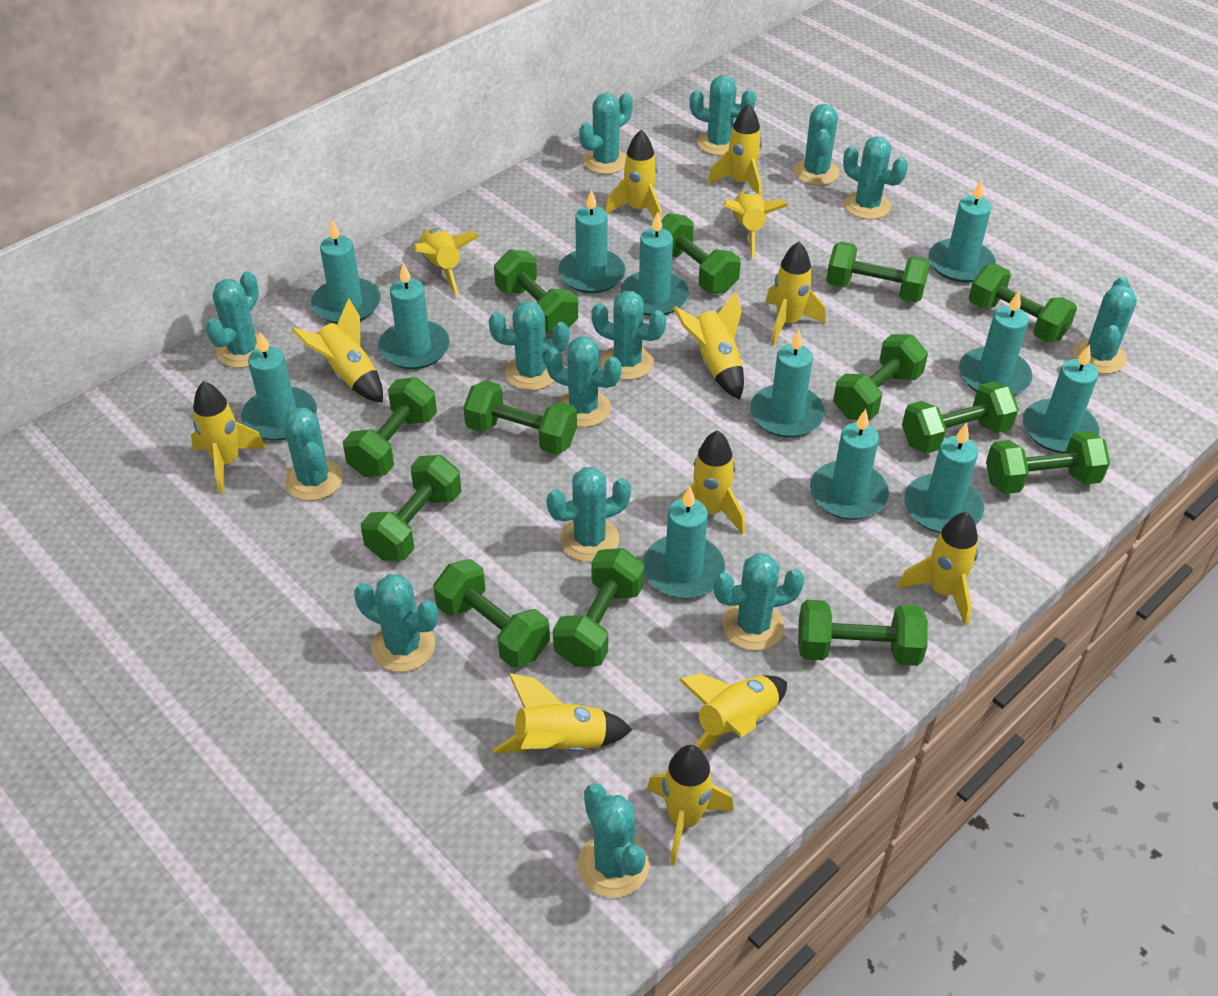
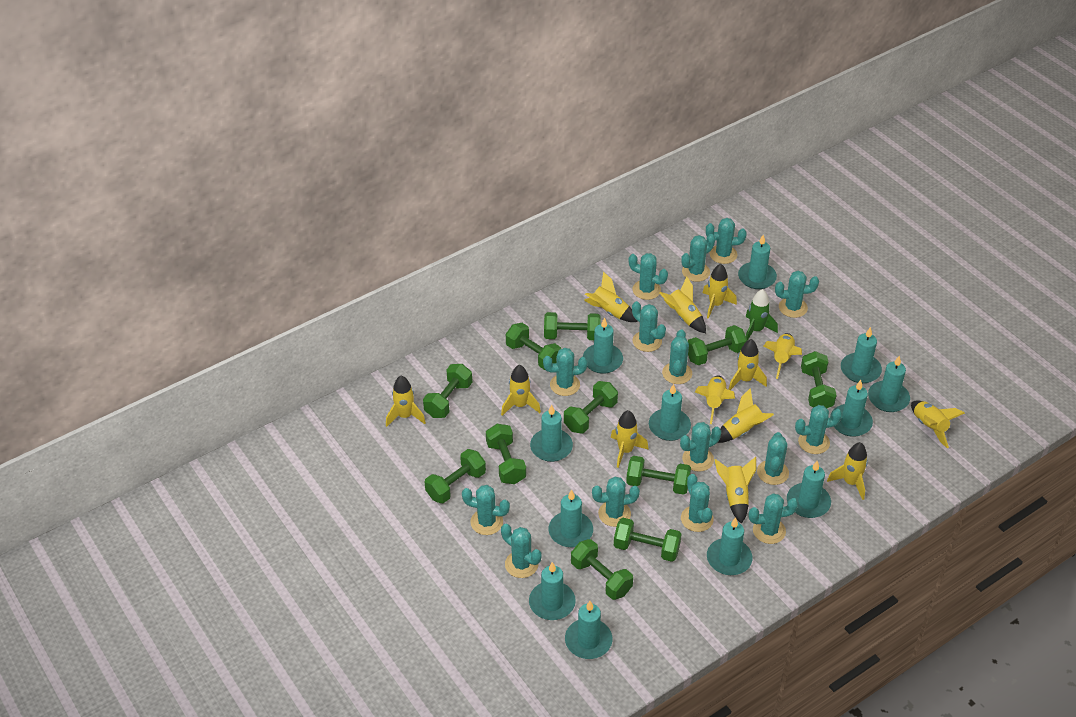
green dumbbell: 13 -> 11
green rocket: 0 -> 1
turquoise cactus: 14 -> 15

━━━━━━━━━━━━━━━━

EXERCISE →
From the material above, copy everything exactly but the pictures.

RESPONSE AREA →
green dumbbell: 13 -> 11
green rocket: 0 -> 1
turquoise cactus: 14 -> 15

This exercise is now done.